[Collected data entries]
= = =

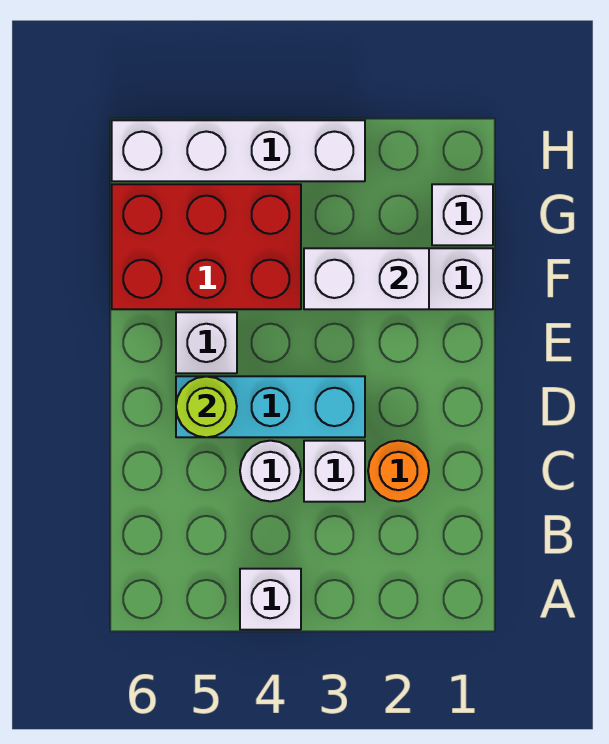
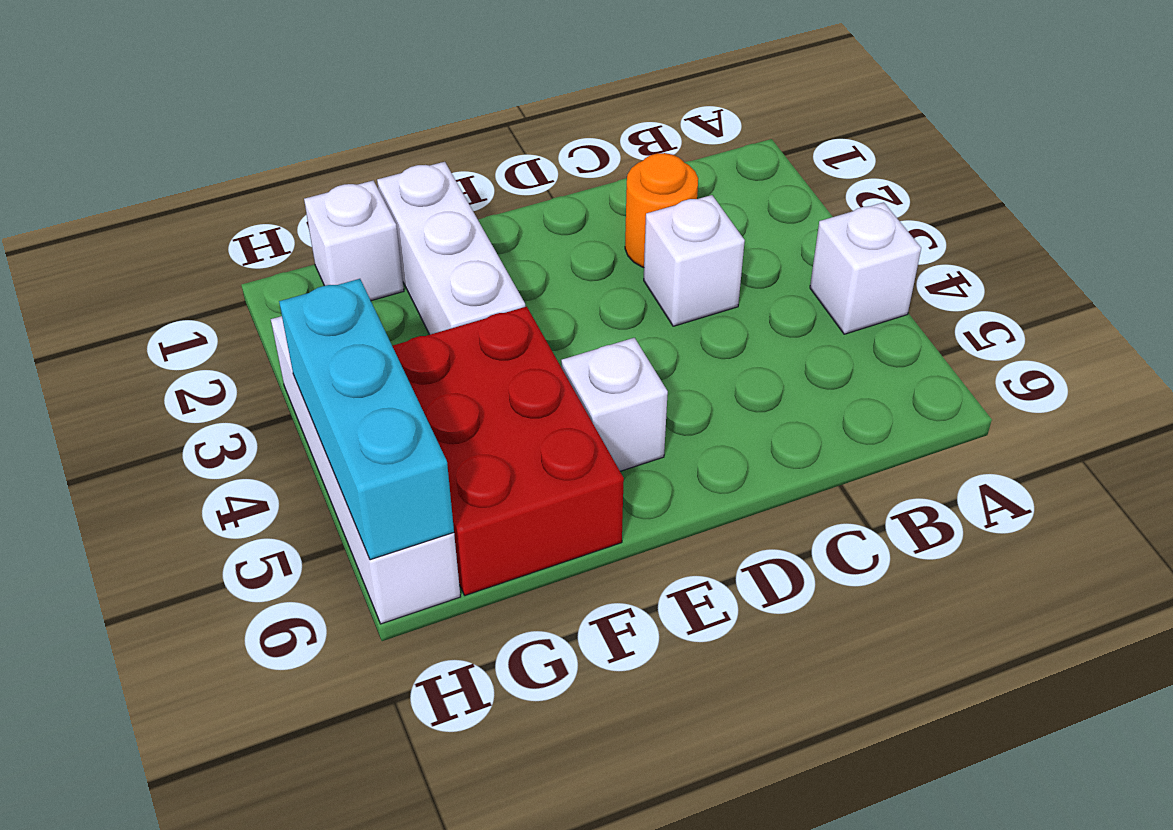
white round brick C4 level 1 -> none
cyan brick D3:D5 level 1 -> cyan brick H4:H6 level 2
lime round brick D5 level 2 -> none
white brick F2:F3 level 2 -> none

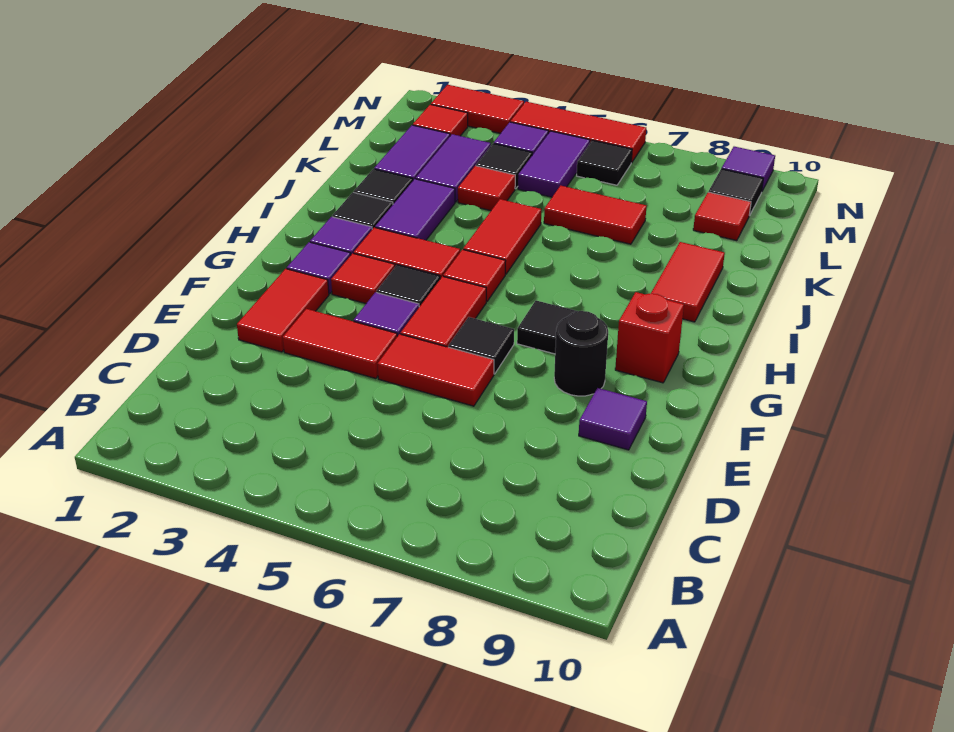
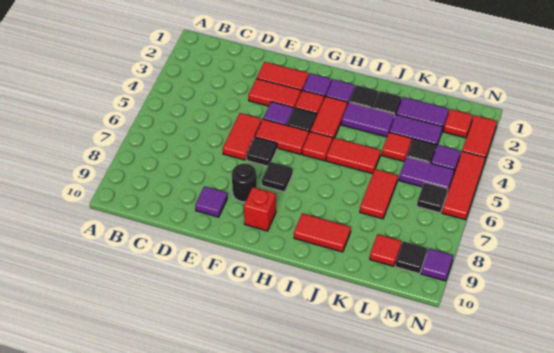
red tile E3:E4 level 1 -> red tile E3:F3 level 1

= = =

Copy the data character for character, but drop all pictures from the copy.

white round brick C4 level 1 -> none
cyan brick D3:D5 level 1 -> cyan brick H4:H6 level 2
lime round brick D5 level 2 -> none
white brick F2:F3 level 2 -> none

red tile E3:E4 level 1 -> red tile E3:F3 level 1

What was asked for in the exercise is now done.